What you are asked to do: Only the lines from the one containing "turquoise egg: 1 -> 2" through the end of the listing are to be transcribed, exactly and with both ends included.

Data in this exercise:
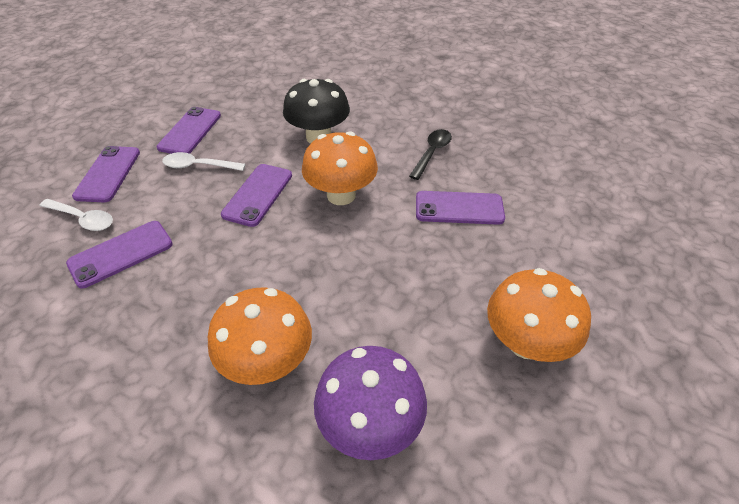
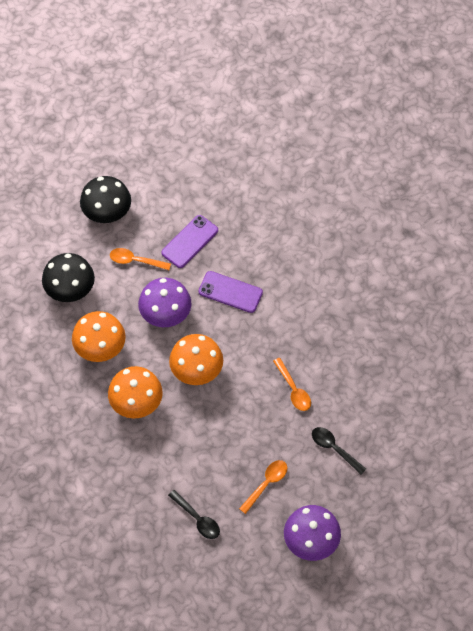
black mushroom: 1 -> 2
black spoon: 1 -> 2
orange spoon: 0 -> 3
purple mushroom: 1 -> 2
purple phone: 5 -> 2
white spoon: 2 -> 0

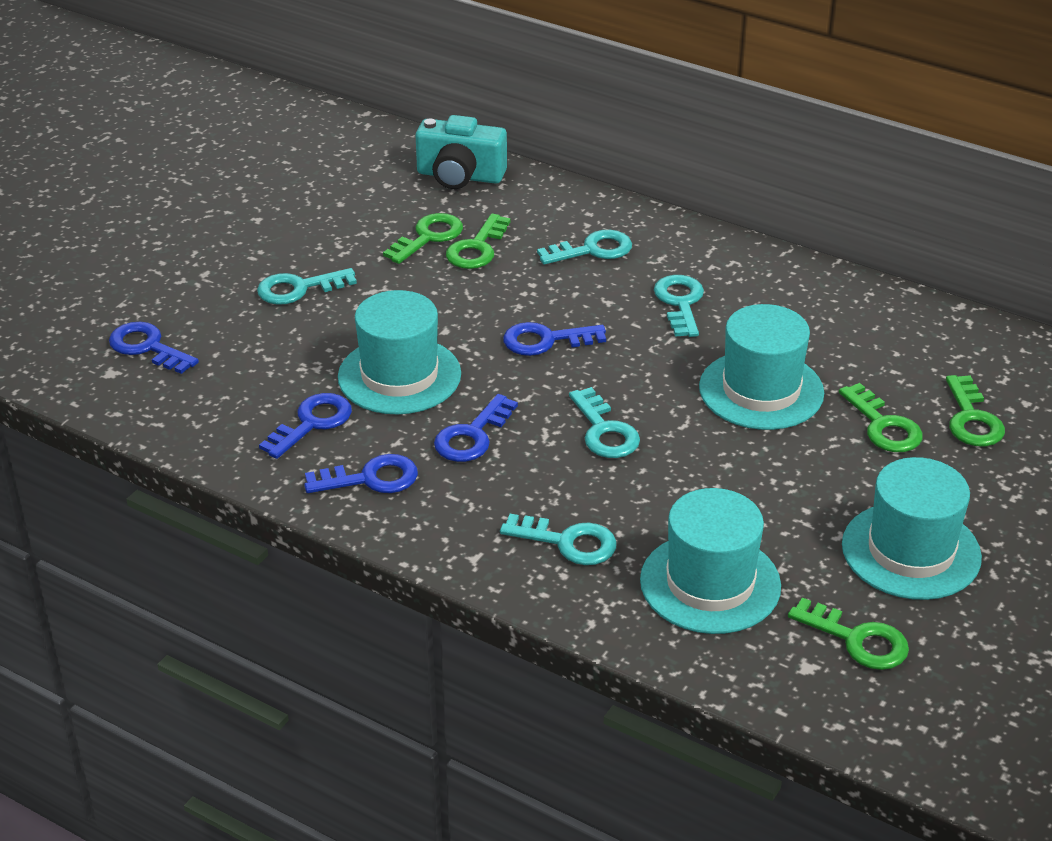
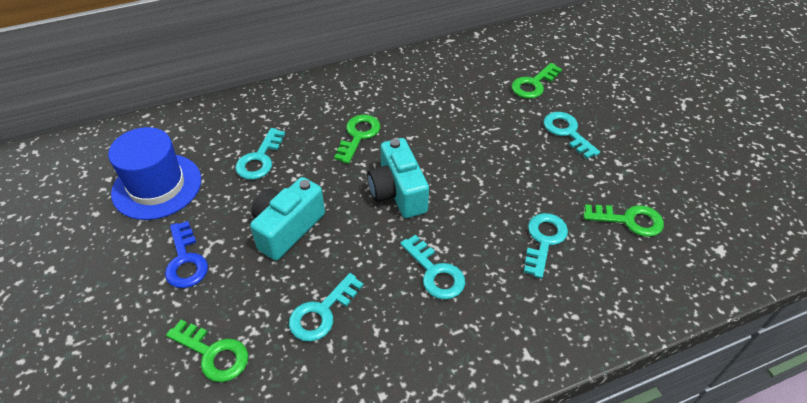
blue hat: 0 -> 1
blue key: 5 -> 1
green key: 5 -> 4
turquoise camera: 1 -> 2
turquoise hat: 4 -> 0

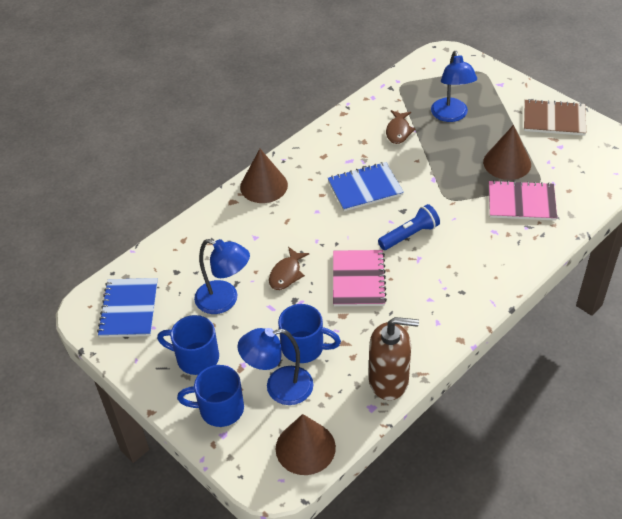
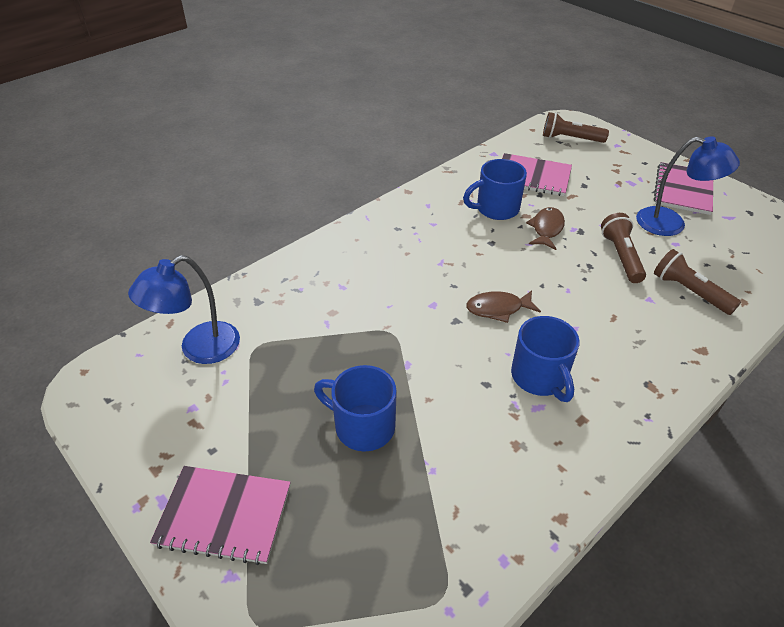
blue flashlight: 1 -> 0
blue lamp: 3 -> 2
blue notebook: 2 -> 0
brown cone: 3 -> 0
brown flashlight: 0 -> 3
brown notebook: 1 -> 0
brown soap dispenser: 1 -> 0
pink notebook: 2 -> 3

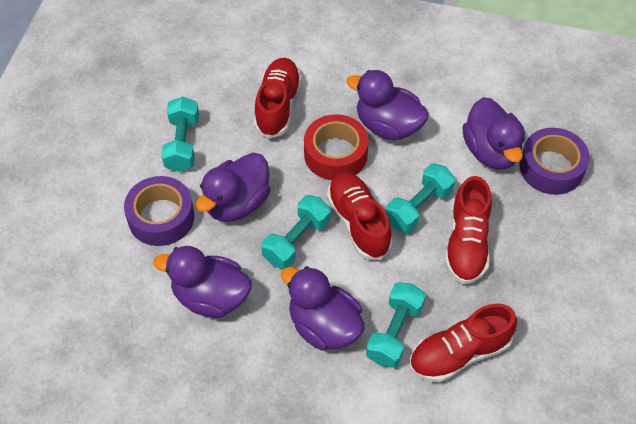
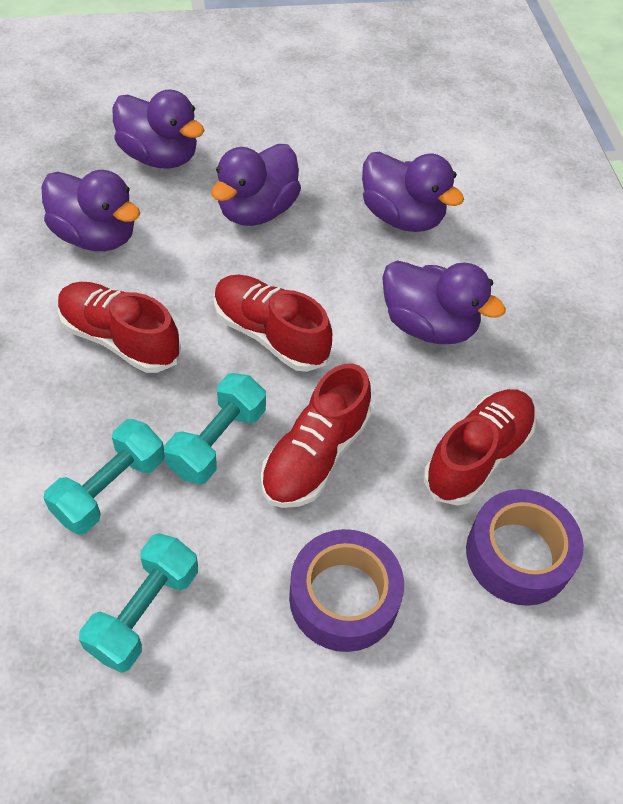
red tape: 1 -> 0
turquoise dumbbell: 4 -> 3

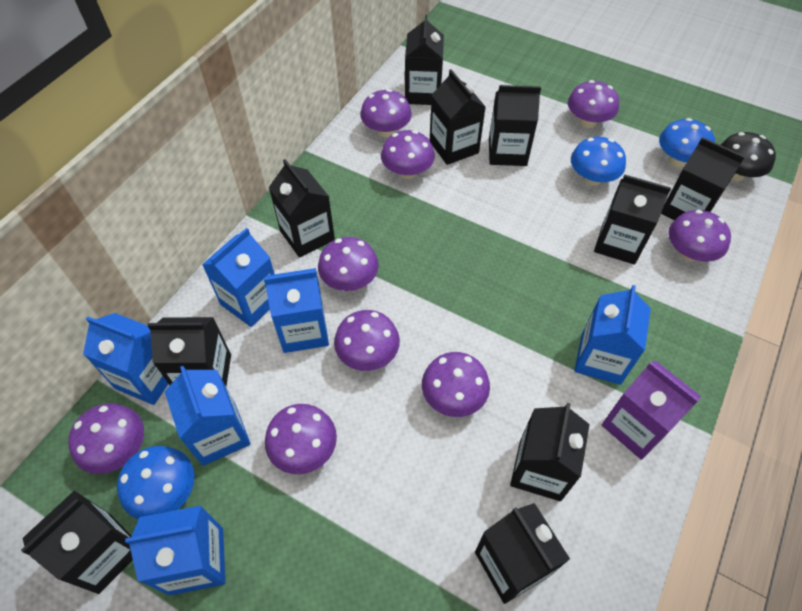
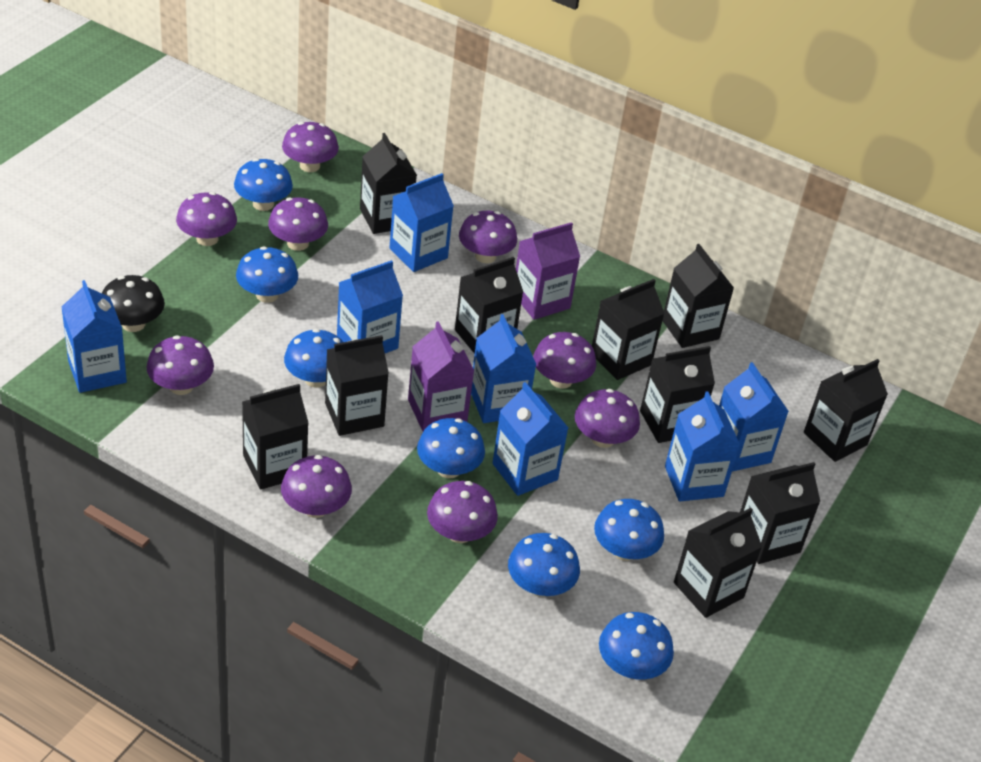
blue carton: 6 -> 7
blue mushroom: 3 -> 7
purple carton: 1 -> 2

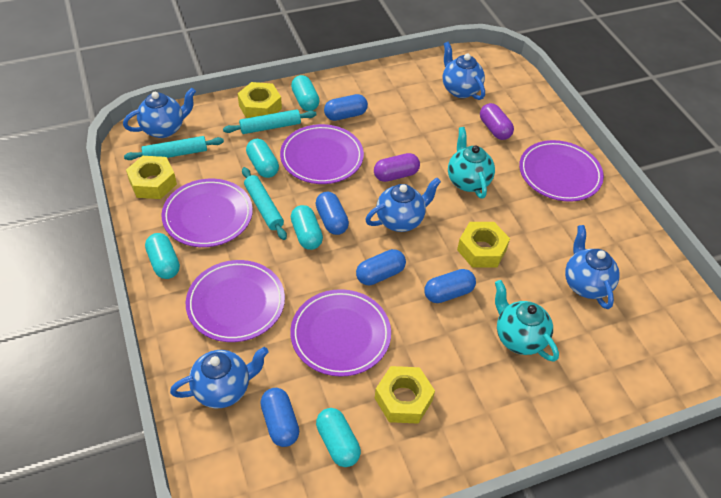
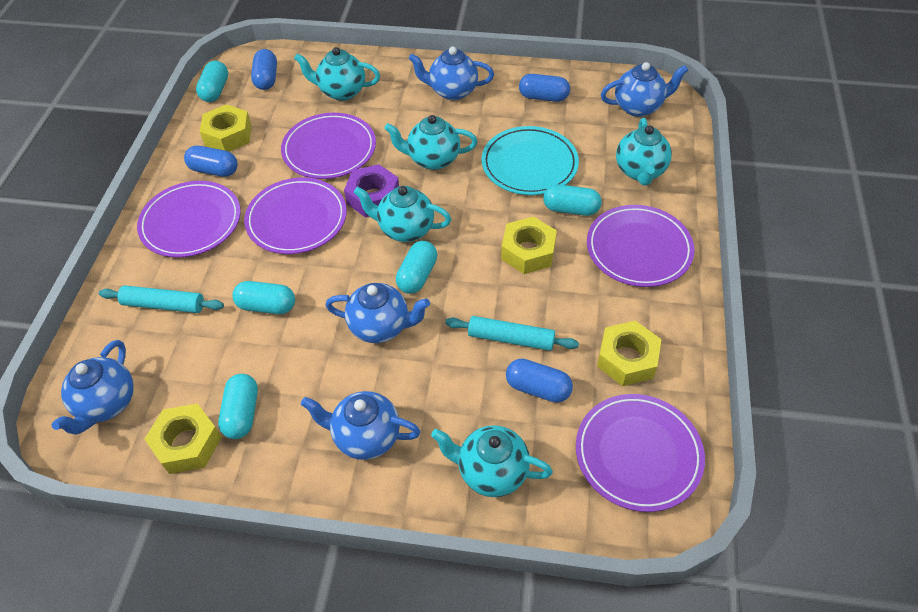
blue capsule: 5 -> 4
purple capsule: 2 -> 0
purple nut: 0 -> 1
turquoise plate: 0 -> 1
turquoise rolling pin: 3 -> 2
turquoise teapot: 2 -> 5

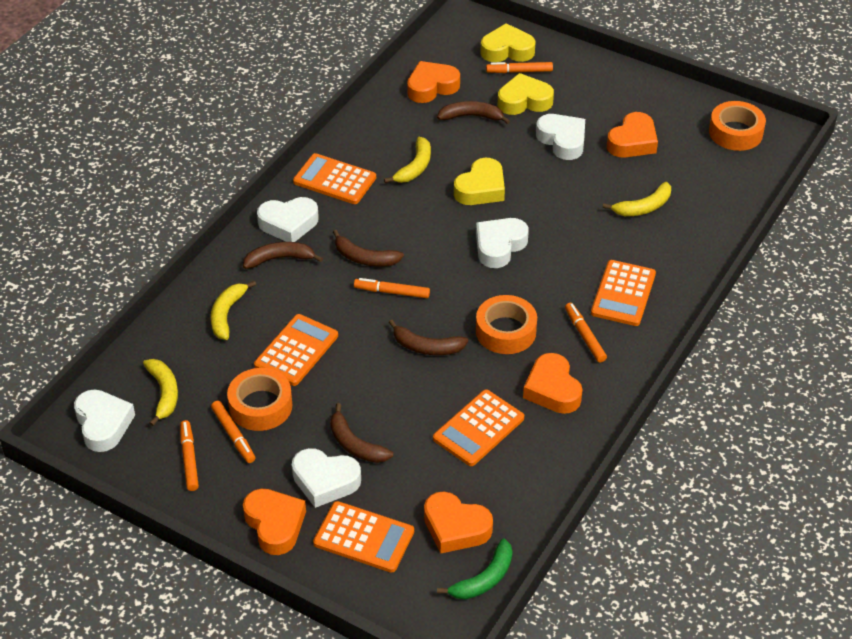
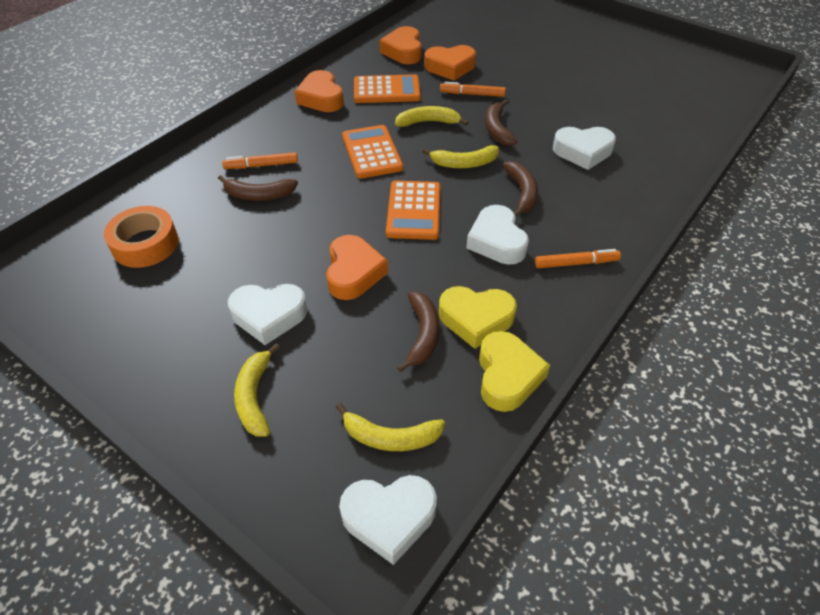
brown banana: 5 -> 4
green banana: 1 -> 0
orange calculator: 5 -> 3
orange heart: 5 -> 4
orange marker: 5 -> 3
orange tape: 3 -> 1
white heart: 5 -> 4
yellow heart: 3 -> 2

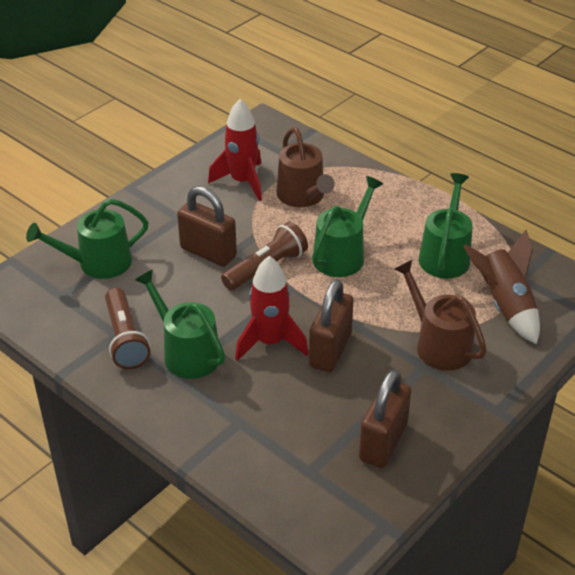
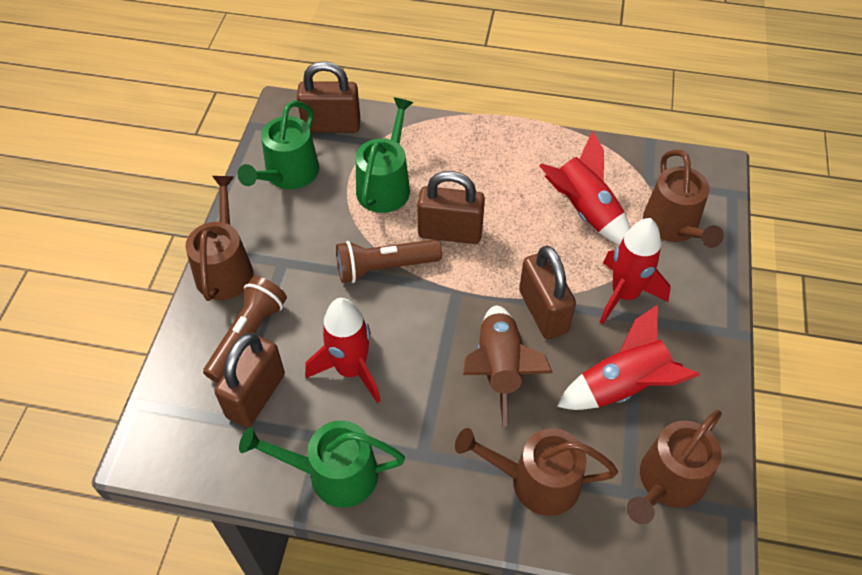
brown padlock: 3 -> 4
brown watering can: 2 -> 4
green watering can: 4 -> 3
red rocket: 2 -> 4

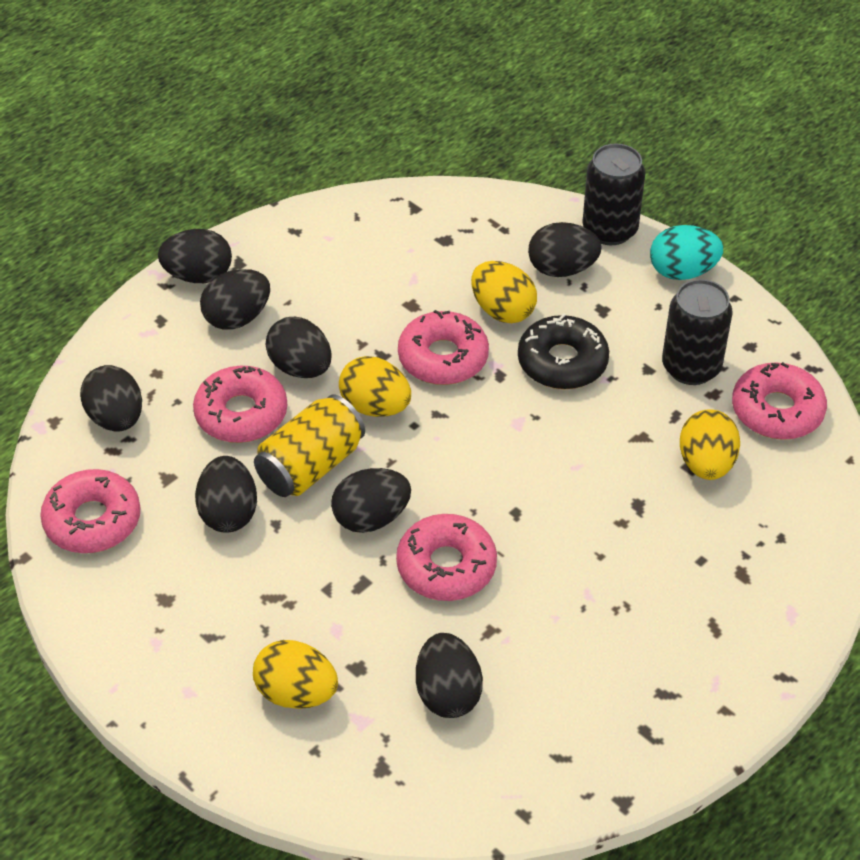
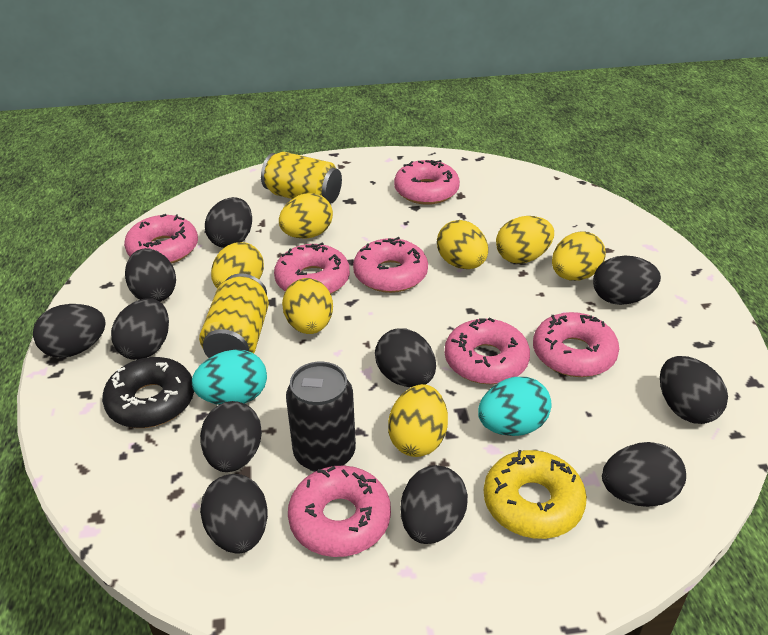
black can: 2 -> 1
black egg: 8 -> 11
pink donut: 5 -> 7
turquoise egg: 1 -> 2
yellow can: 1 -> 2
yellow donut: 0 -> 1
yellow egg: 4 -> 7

Response for this exercise:
turquoise egg: 1 -> 2
yellow can: 1 -> 2
yellow donut: 0 -> 1
yellow egg: 4 -> 7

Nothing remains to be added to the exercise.